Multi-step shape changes
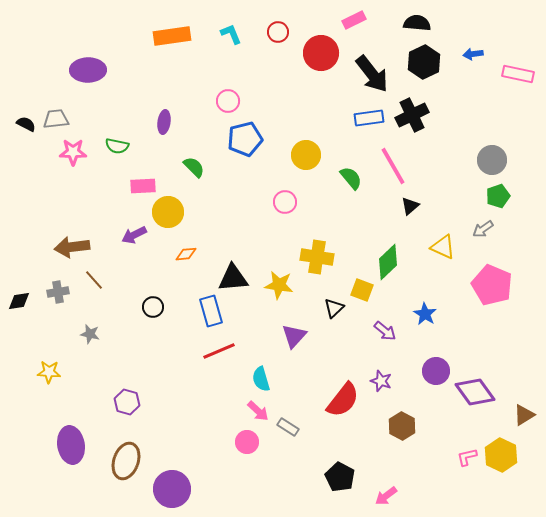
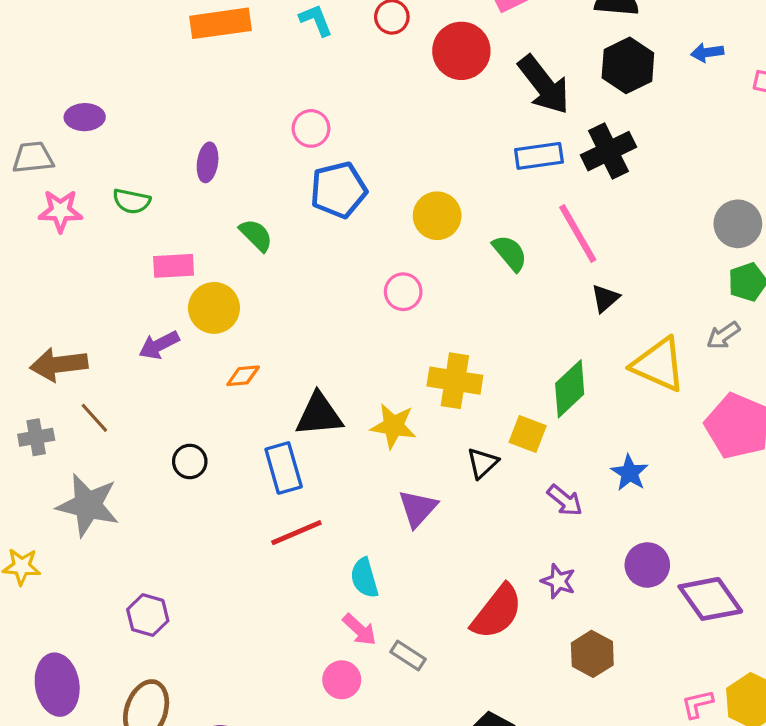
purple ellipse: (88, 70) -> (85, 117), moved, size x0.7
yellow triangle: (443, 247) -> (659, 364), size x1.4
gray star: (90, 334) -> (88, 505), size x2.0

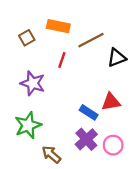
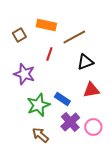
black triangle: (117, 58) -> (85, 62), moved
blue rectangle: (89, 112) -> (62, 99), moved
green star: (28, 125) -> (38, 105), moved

--

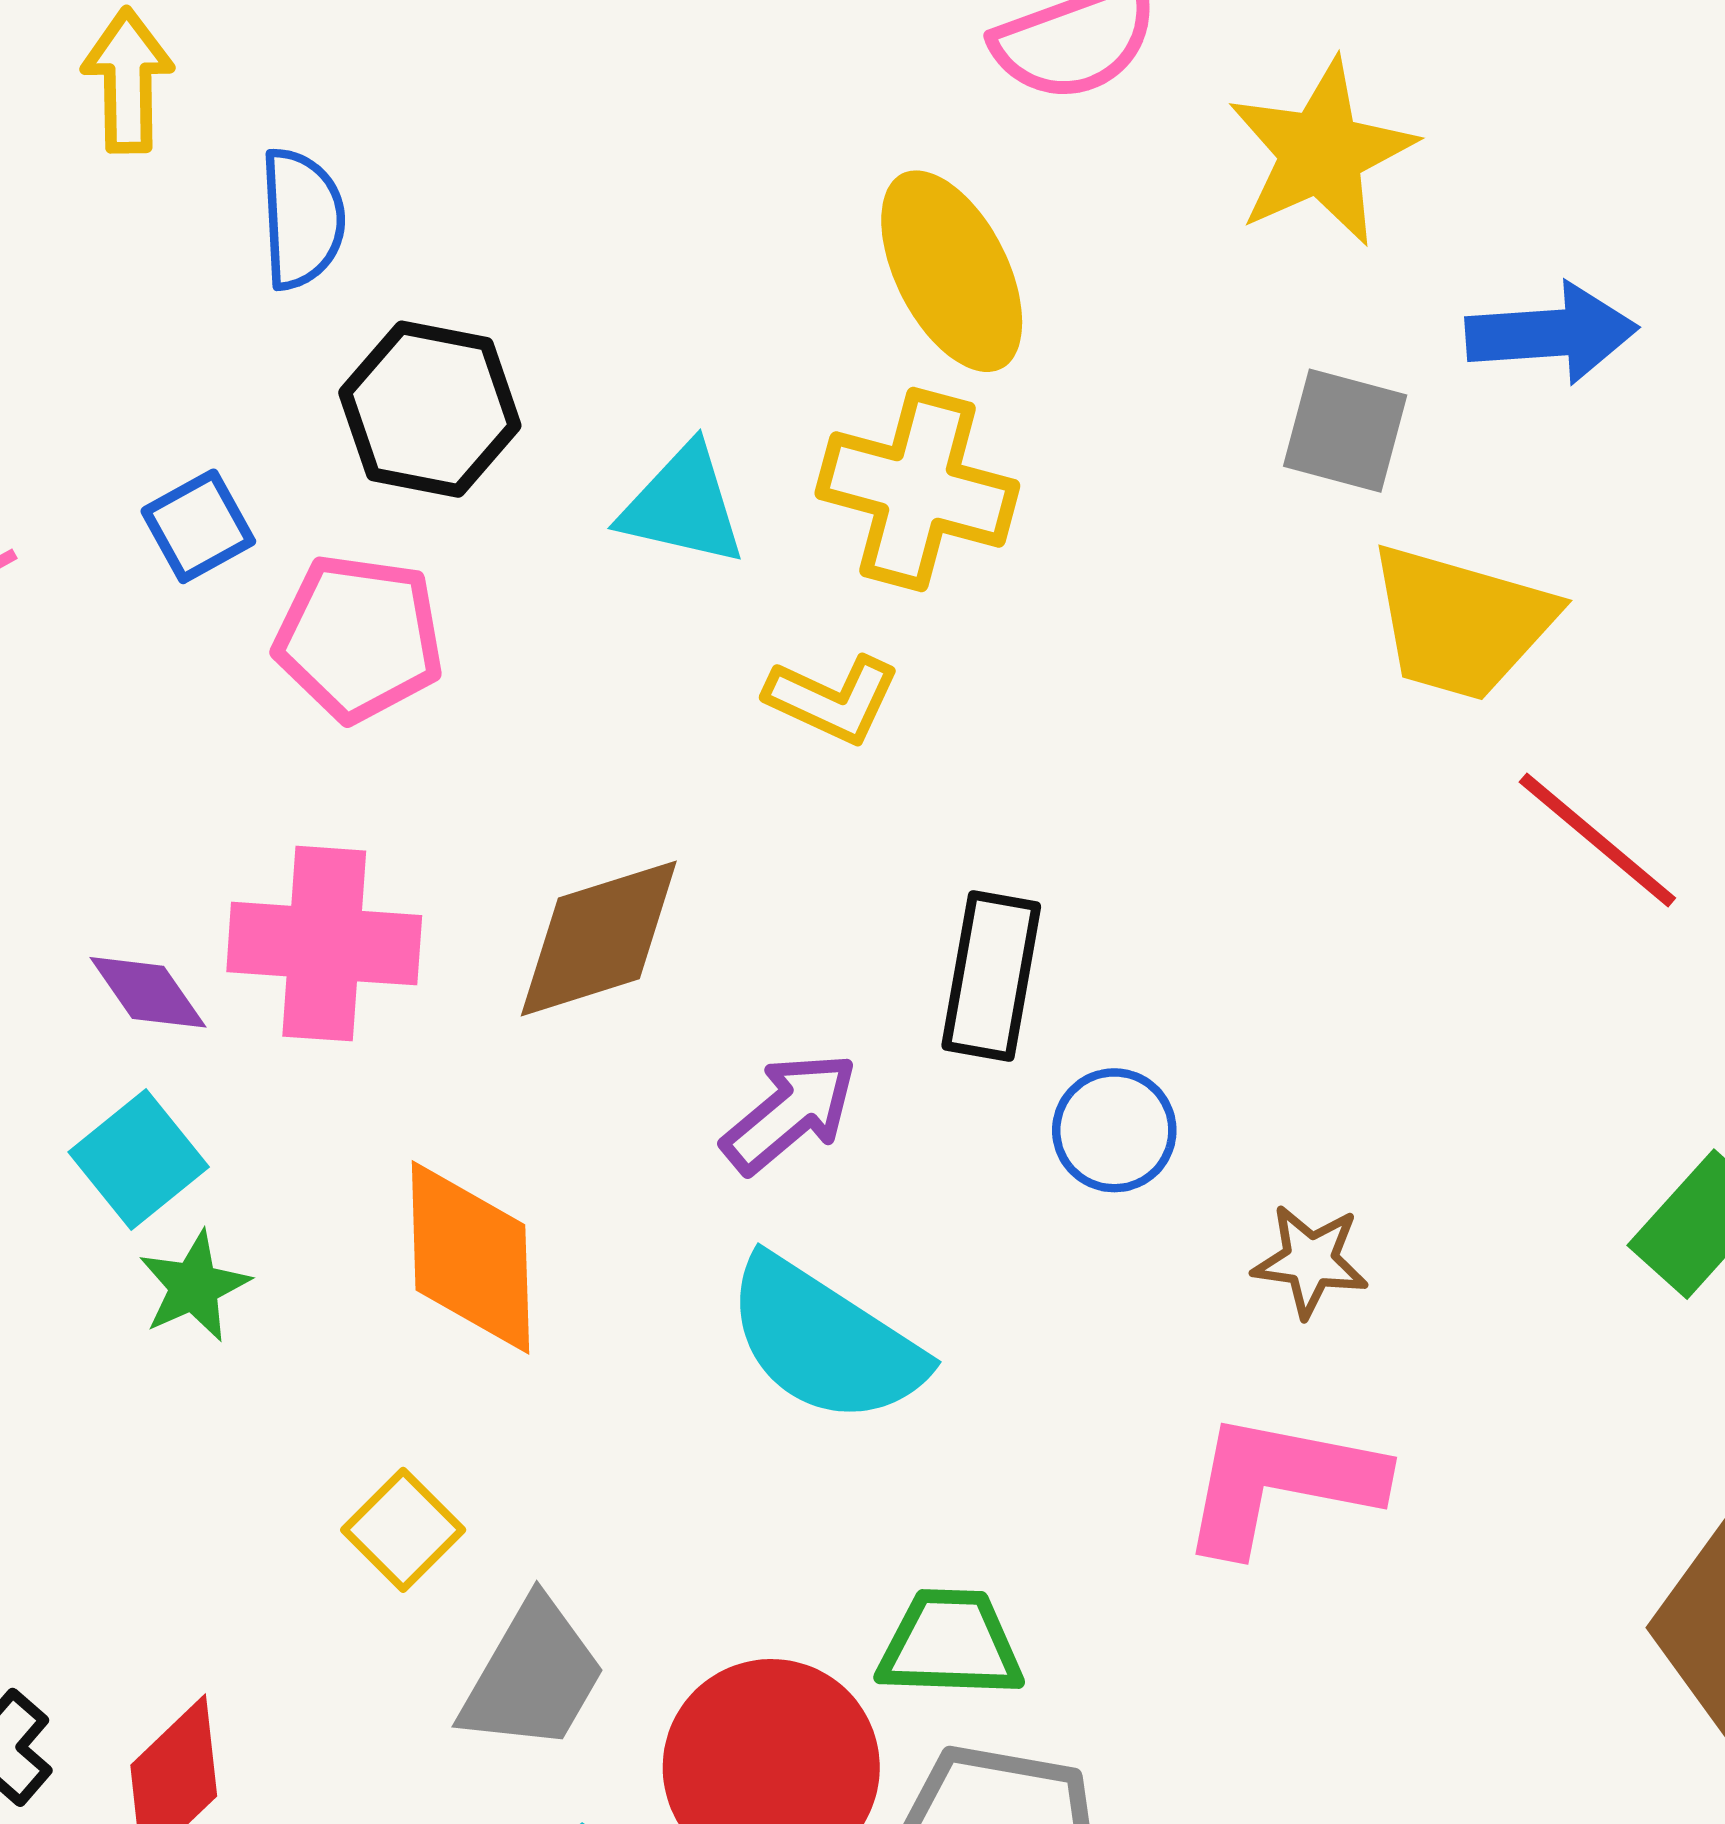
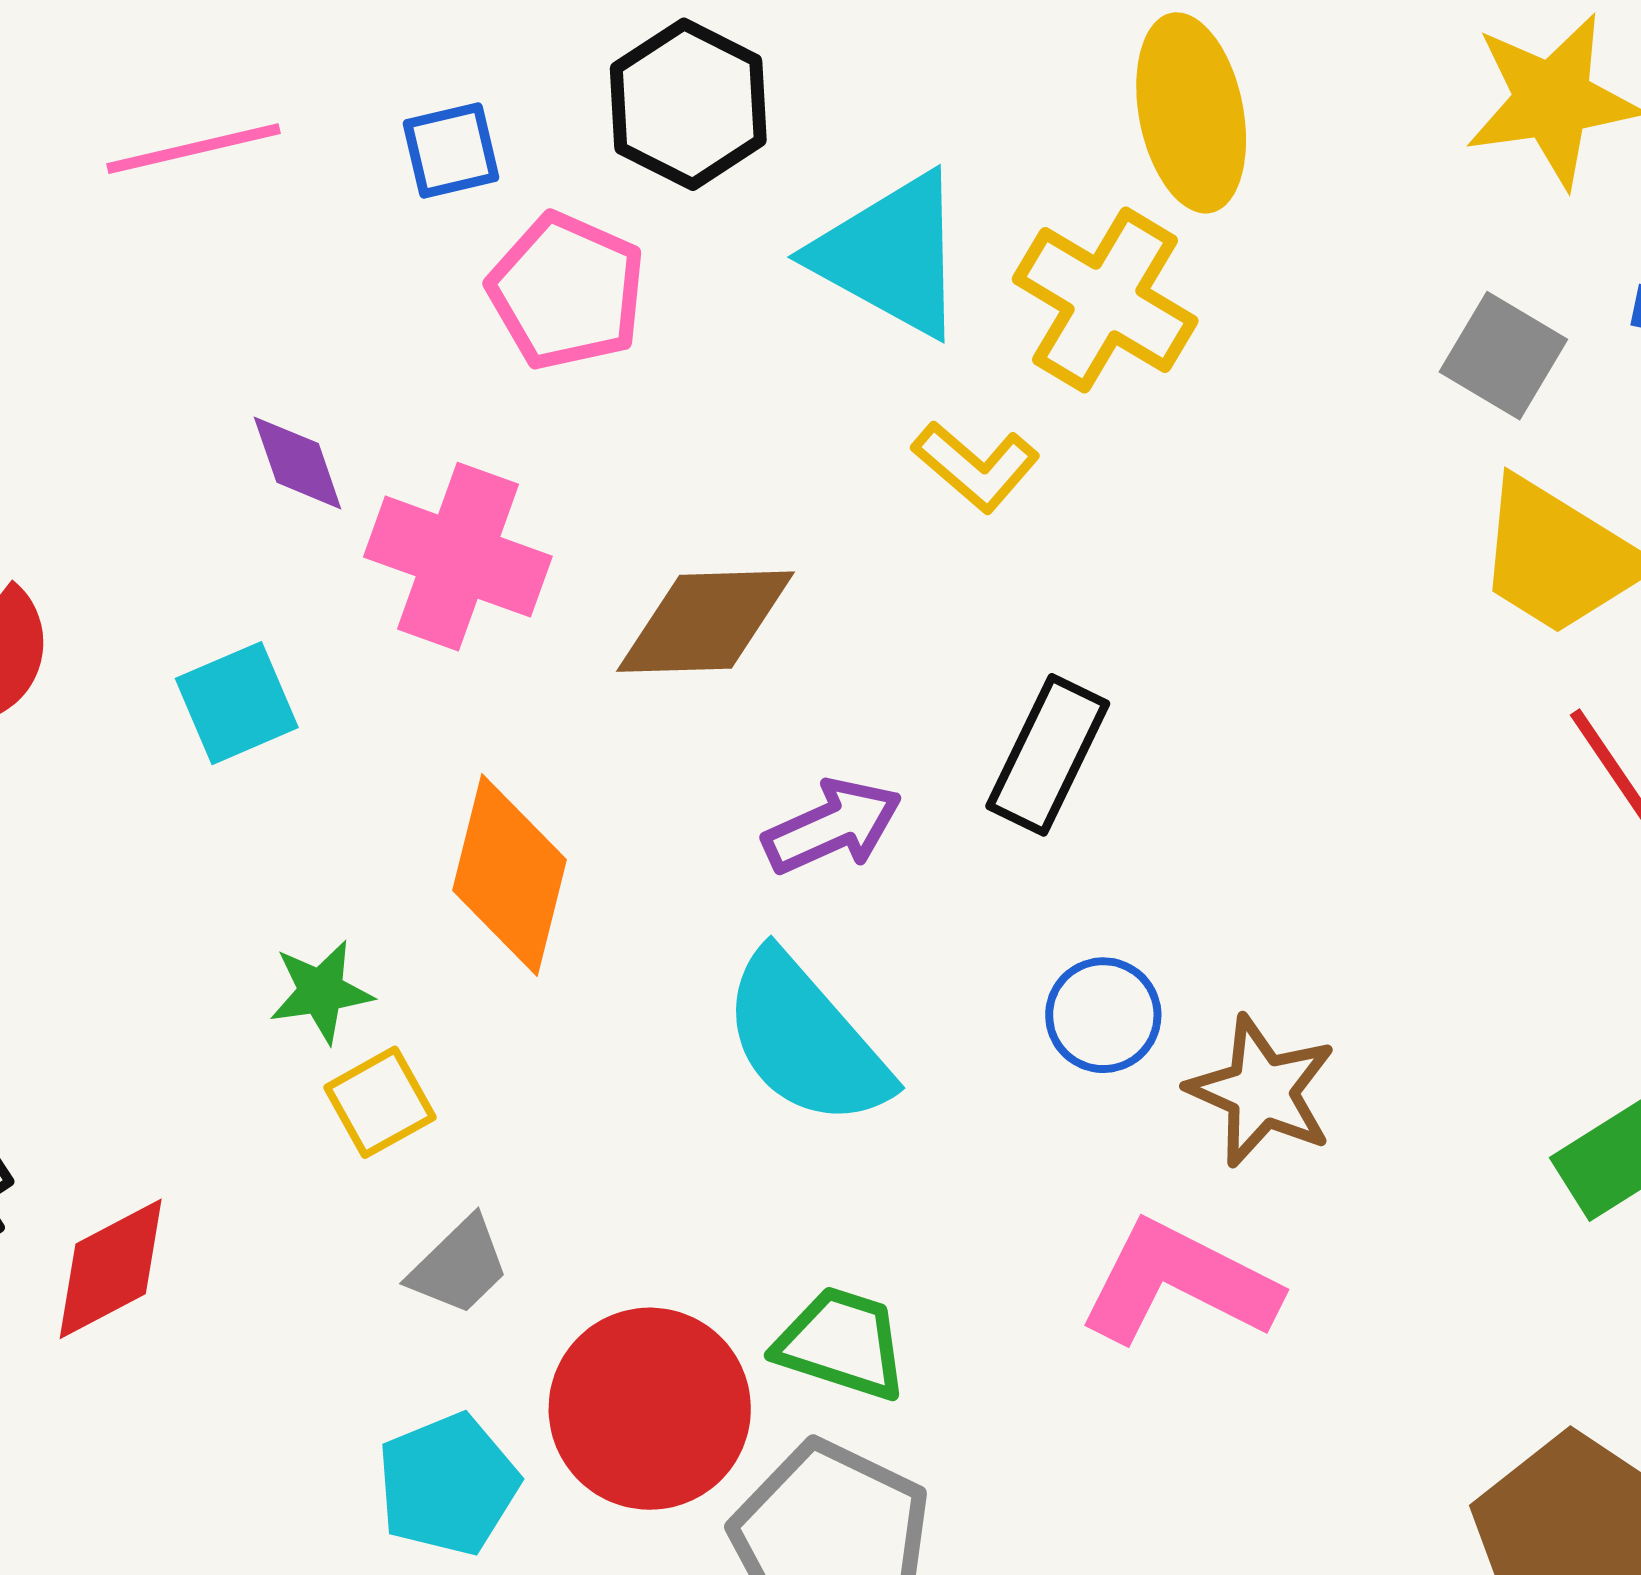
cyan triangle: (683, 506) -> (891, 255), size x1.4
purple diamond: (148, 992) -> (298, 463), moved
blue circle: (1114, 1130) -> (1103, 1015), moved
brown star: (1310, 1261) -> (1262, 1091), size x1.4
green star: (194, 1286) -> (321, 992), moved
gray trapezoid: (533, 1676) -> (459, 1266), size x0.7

• WHAT IS EXPECTED:
A verbatim reproduction is expected: starting at the line above that has "purple ellipse: (88, 70)", ending at the line that has "green star: (28, 125) -> (38, 105), moved", both included, and with no pictures and no other lines.

• THE ANSWER:
purple ellipse: (88, 70) -> (85, 117), moved, size x0.7
yellow triangle: (443, 247) -> (659, 364), size x1.4
gray star: (90, 334) -> (88, 505), size x2.0

black triangle: (117, 58) -> (85, 62), moved
blue rectangle: (89, 112) -> (62, 99), moved
green star: (28, 125) -> (38, 105), moved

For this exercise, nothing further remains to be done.